### Record excerpts

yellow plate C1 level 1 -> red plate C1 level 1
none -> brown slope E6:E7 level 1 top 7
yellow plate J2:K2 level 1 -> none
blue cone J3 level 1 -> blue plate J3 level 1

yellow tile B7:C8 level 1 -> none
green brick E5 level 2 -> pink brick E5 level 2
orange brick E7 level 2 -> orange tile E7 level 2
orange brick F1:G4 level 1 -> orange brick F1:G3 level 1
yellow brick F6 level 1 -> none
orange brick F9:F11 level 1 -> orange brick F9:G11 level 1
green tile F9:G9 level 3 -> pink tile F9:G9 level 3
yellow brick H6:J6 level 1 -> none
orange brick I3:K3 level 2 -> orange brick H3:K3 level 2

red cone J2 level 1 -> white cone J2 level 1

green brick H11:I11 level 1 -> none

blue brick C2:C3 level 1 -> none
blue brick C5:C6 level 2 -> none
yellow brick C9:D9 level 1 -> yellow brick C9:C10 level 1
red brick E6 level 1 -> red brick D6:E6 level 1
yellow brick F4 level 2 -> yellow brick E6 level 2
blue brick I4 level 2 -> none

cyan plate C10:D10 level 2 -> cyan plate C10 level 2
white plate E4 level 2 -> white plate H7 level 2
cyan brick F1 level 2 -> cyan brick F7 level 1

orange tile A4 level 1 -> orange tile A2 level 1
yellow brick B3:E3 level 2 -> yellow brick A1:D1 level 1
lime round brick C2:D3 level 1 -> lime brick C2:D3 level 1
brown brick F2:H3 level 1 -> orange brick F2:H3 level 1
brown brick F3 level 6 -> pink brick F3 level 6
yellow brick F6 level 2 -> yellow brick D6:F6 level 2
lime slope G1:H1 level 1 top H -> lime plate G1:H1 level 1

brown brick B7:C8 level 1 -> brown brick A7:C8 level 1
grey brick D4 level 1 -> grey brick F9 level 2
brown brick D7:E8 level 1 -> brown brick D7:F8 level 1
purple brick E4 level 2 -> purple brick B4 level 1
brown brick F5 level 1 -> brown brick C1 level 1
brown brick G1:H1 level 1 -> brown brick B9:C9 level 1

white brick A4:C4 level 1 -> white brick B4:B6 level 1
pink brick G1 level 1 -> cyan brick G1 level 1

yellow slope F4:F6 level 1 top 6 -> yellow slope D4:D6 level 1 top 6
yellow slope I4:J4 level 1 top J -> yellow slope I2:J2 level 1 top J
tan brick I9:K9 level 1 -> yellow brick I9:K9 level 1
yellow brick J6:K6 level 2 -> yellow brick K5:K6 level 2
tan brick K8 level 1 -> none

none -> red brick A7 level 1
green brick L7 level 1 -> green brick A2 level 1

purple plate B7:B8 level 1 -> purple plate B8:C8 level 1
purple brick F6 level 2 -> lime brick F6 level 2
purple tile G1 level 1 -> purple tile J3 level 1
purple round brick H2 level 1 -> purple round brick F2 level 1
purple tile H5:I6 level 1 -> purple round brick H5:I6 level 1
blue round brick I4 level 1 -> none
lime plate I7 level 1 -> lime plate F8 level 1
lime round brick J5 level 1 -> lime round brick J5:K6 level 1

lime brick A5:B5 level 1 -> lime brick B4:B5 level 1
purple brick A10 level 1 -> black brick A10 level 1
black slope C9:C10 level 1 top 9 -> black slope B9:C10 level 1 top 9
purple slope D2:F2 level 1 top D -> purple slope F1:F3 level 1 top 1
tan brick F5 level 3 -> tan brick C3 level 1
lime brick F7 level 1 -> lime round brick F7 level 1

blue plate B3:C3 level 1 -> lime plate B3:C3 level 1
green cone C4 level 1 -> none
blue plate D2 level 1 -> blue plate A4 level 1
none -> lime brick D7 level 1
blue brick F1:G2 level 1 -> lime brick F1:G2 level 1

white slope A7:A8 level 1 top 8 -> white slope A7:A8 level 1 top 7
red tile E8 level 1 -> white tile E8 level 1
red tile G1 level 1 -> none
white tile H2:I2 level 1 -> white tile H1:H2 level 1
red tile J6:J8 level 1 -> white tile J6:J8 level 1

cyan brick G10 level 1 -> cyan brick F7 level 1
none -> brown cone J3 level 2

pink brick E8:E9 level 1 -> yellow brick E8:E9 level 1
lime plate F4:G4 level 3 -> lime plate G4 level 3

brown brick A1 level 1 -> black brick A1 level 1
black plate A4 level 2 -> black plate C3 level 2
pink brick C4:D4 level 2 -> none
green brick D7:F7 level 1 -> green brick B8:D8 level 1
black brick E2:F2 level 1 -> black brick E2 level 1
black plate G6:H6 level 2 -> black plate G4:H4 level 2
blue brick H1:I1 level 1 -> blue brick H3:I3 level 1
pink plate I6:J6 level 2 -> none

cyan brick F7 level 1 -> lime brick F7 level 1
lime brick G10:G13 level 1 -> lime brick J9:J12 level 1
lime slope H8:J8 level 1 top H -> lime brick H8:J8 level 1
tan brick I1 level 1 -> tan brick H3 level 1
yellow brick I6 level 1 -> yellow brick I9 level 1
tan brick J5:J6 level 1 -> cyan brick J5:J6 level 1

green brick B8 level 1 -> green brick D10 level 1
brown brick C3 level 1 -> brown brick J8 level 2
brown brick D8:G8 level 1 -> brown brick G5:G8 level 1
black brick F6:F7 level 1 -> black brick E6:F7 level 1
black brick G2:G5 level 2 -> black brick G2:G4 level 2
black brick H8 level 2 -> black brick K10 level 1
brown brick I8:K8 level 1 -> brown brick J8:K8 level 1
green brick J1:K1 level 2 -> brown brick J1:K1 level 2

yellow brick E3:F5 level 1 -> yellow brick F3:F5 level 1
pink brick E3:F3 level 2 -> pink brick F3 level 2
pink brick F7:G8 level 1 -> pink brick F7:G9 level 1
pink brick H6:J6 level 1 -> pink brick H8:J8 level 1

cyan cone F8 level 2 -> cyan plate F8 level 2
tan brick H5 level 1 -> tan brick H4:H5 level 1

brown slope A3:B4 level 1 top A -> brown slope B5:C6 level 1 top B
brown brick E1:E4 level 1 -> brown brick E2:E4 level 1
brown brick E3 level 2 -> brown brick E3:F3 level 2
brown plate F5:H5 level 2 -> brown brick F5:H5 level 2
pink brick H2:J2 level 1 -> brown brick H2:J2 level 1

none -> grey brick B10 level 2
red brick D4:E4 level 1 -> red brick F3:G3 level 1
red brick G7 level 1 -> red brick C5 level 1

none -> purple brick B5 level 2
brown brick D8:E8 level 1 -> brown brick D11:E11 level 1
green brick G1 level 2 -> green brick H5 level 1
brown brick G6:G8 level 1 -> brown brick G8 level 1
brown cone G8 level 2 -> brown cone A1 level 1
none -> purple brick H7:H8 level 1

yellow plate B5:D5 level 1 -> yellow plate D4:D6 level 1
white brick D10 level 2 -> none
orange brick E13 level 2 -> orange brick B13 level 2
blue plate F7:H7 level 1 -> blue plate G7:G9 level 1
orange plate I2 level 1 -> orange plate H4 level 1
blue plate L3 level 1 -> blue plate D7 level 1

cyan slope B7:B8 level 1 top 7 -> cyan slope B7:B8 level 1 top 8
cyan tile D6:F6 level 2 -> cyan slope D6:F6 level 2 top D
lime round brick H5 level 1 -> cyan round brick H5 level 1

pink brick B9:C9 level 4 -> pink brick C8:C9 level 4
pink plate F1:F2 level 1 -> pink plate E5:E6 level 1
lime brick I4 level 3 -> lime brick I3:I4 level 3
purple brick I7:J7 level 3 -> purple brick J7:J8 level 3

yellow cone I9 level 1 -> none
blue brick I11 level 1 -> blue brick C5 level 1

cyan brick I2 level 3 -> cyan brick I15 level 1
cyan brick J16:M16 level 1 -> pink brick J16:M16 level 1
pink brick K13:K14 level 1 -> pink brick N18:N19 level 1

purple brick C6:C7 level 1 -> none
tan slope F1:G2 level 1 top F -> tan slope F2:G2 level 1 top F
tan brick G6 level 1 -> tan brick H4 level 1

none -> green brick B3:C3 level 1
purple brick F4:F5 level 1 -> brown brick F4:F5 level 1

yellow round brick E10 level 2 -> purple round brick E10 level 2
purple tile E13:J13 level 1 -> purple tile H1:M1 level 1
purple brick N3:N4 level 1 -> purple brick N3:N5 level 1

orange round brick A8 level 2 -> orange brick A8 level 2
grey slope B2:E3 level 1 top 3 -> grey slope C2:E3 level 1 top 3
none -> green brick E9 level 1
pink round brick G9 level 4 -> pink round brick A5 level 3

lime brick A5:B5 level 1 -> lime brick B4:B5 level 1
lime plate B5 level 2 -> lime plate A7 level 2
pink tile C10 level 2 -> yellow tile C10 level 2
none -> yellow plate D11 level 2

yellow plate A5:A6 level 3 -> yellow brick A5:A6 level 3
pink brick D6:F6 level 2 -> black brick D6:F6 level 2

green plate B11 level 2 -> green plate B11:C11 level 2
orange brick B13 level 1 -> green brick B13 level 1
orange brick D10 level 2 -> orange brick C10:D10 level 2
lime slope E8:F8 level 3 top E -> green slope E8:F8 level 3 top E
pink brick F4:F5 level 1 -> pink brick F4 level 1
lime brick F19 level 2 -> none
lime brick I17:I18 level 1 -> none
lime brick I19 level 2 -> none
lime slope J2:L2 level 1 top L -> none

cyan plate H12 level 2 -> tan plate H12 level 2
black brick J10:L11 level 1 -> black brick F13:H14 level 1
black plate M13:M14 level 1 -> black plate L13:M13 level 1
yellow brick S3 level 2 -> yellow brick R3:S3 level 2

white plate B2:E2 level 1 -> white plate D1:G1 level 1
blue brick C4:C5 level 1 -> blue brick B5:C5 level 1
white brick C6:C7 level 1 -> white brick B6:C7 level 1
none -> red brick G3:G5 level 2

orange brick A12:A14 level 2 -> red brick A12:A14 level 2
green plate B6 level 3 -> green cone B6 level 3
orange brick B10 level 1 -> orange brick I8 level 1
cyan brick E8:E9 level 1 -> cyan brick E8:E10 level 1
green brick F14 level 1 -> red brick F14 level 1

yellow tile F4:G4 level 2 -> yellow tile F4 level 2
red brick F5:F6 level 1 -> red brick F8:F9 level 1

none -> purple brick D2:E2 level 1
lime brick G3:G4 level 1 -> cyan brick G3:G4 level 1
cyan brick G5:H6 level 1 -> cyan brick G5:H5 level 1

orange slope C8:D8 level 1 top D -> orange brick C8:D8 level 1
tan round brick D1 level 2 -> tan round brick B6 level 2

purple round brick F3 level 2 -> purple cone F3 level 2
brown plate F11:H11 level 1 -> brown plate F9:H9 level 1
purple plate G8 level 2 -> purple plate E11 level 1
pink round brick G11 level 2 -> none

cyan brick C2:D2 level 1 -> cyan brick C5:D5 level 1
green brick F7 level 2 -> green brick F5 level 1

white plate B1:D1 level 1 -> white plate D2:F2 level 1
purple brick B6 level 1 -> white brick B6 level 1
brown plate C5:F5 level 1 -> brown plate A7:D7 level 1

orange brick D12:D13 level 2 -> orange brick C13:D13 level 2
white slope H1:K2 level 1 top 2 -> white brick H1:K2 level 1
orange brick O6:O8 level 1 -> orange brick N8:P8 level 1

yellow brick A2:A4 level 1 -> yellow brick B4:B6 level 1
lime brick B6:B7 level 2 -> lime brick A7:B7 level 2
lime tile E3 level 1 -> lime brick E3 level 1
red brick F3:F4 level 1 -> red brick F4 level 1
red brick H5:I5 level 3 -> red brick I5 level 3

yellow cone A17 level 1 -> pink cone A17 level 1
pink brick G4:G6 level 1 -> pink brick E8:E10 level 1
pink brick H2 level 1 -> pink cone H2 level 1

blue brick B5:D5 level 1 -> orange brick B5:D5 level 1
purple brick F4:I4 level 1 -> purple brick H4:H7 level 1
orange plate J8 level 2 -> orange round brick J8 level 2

######

> Required action
Set the lines down exactly, from the first line of the records to the line where "yellow brick B3:E3" appears, with both ends kept.

> Answer to the problem
yellow plate C1 level 1 -> red plate C1 level 1
none -> brown slope E6:E7 level 1 top 7
yellow plate J2:K2 level 1 -> none
blue cone J3 level 1 -> blue plate J3 level 1

yellow tile B7:C8 level 1 -> none
green brick E5 level 2 -> pink brick E5 level 2
orange brick E7 level 2 -> orange tile E7 level 2
orange brick F1:G4 level 1 -> orange brick F1:G3 level 1
yellow brick F6 level 1 -> none
orange brick F9:F11 level 1 -> orange brick F9:G11 level 1
green tile F9:G9 level 3 -> pink tile F9:G9 level 3
yellow brick H6:J6 level 1 -> none
orange brick I3:K3 level 2 -> orange brick H3:K3 level 2

red cone J2 level 1 -> white cone J2 level 1

green brick H11:I11 level 1 -> none

blue brick C2:C3 level 1 -> none
blue brick C5:C6 level 2 -> none
yellow brick C9:D9 level 1 -> yellow brick C9:C10 level 1
red brick E6 level 1 -> red brick D6:E6 level 1
yellow brick F4 level 2 -> yellow brick E6 level 2
blue brick I4 level 2 -> none

cyan plate C10:D10 level 2 -> cyan plate C10 level 2
white plate E4 level 2 -> white plate H7 level 2
cyan brick F1 level 2 -> cyan brick F7 level 1

orange tile A4 level 1 -> orange tile A2 level 1
yellow brick B3:E3 level 2 -> yellow brick A1:D1 level 1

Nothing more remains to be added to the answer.